*** DATA FOR THE TASK ***

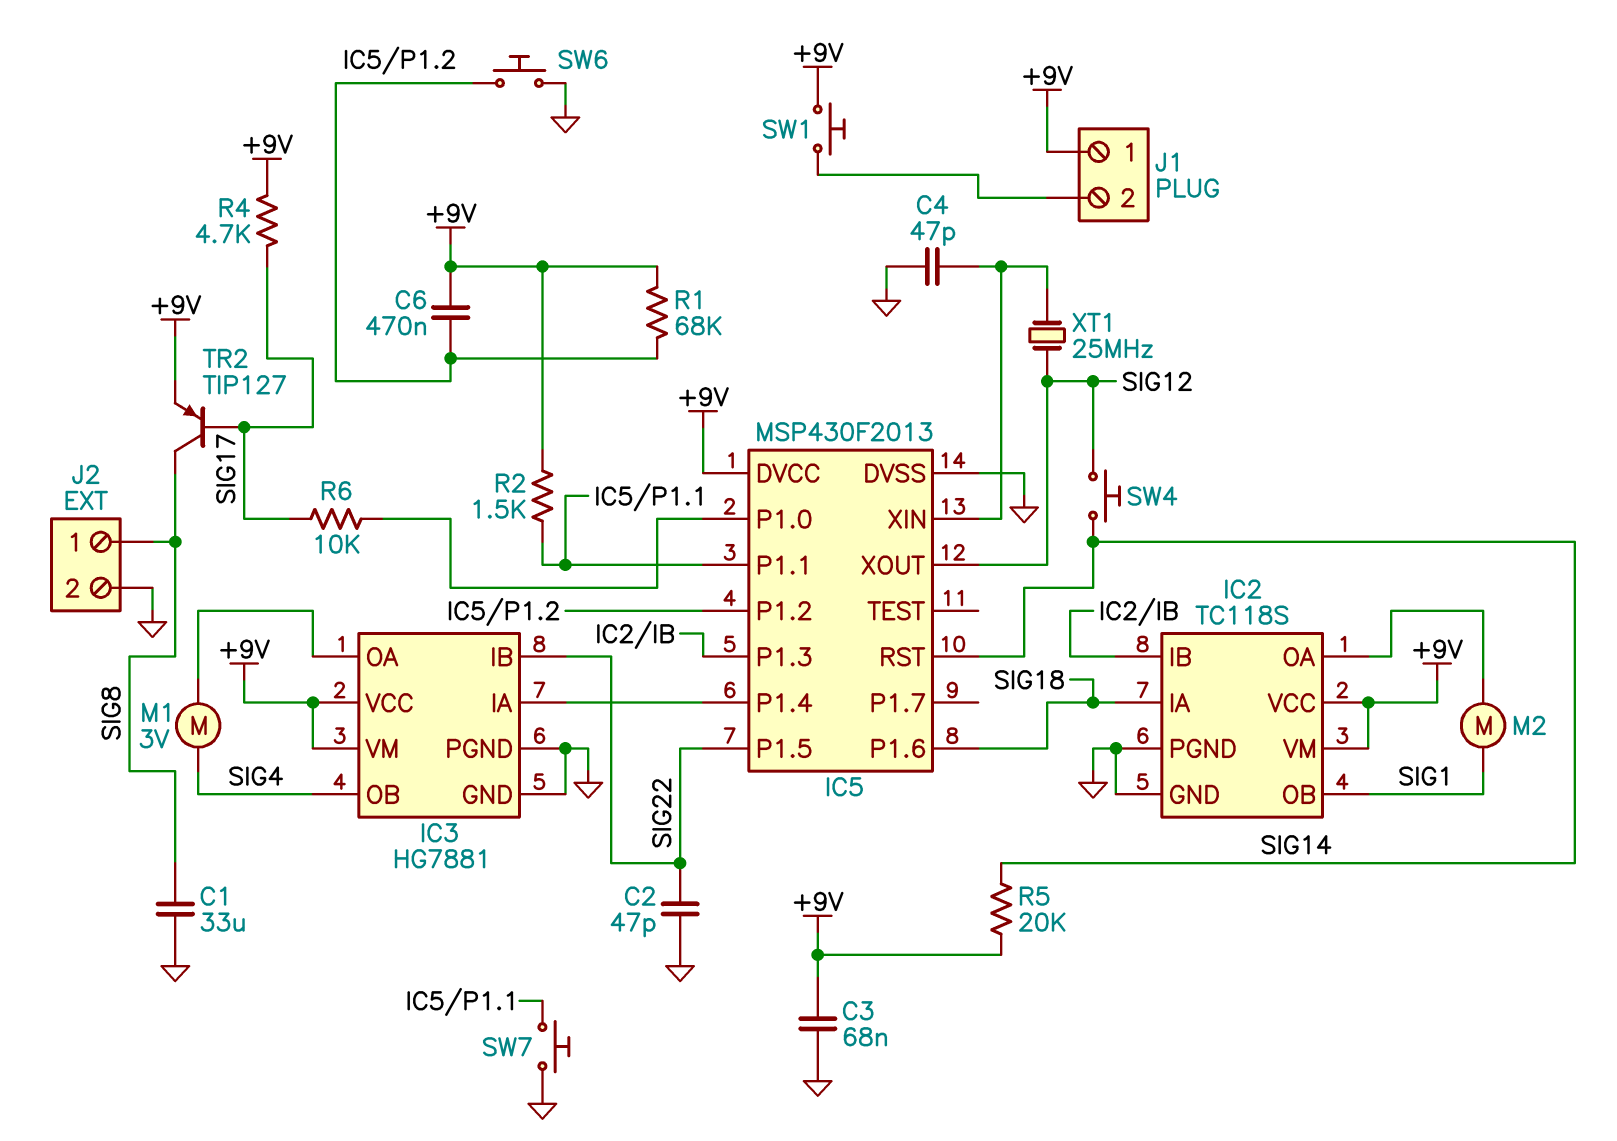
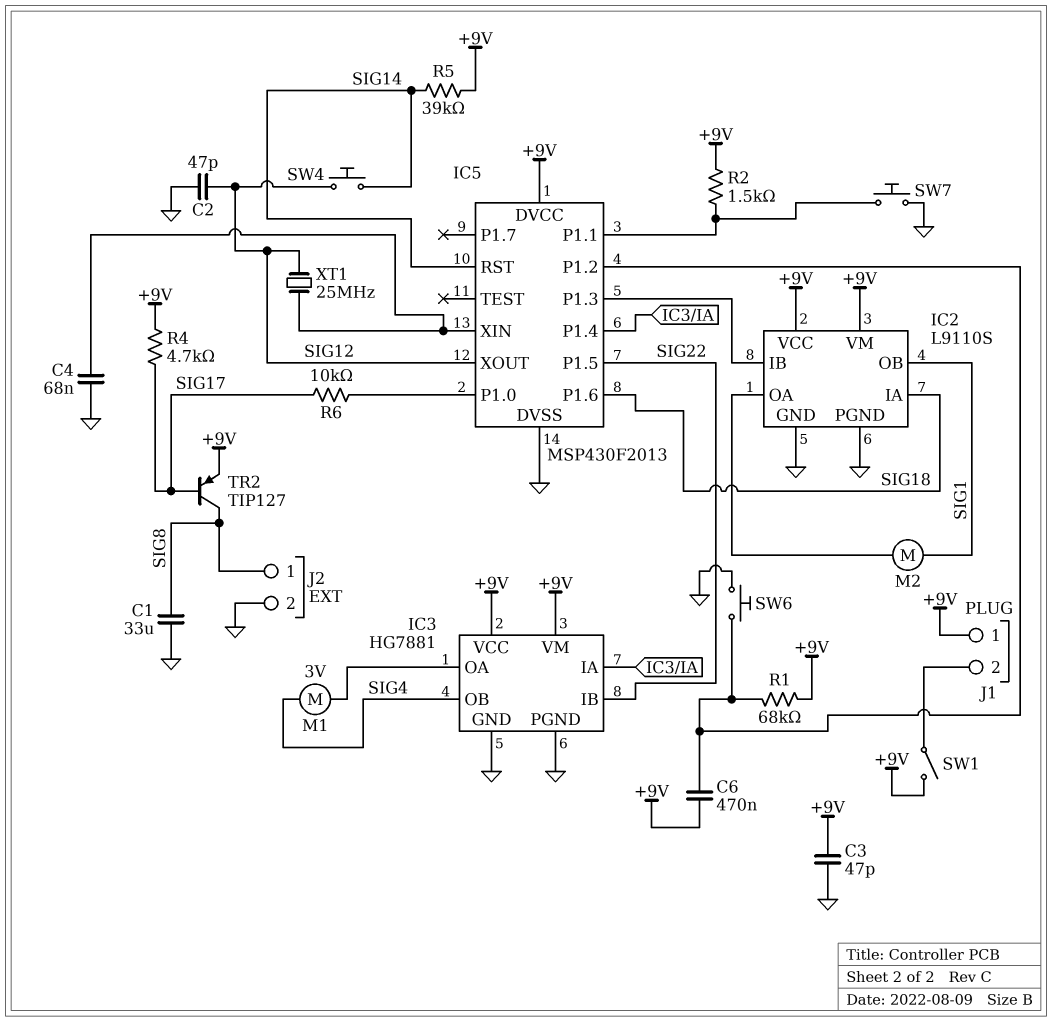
C2: 47pF (GND, SIG22) -> 47pF (GND, SIG12)
C3: 68nF (+9V, GND) -> 47pF (+9V, GND)
C4: 47pF (GND, IC5/XIN) -> 68nF (GND, IC5/XIN)
IC2: TC118S -> L9110S
R5: 20k (+9V, SIG14) -> 39k (+9V, SIG14)
SW1: button (+9V, J1/2) -> switch (+9V, J1/2)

*** End of DATA FOR THE TASK ***

◆ **TASK DIRECTIONS**
Apart from the pictures, every line of the data above should be given again exactly.

◆ **WORKED SOLUTION**
C2: 47pF (GND, SIG22) -> 47pF (GND, SIG12)
C3: 68nF (+9V, GND) -> 47pF (+9V, GND)
C4: 47pF (GND, IC5/XIN) -> 68nF (GND, IC5/XIN)
IC2: TC118S -> L9110S
R5: 20k (+9V, SIG14) -> 39k (+9V, SIG14)
SW1: button (+9V, J1/2) -> switch (+9V, J1/2)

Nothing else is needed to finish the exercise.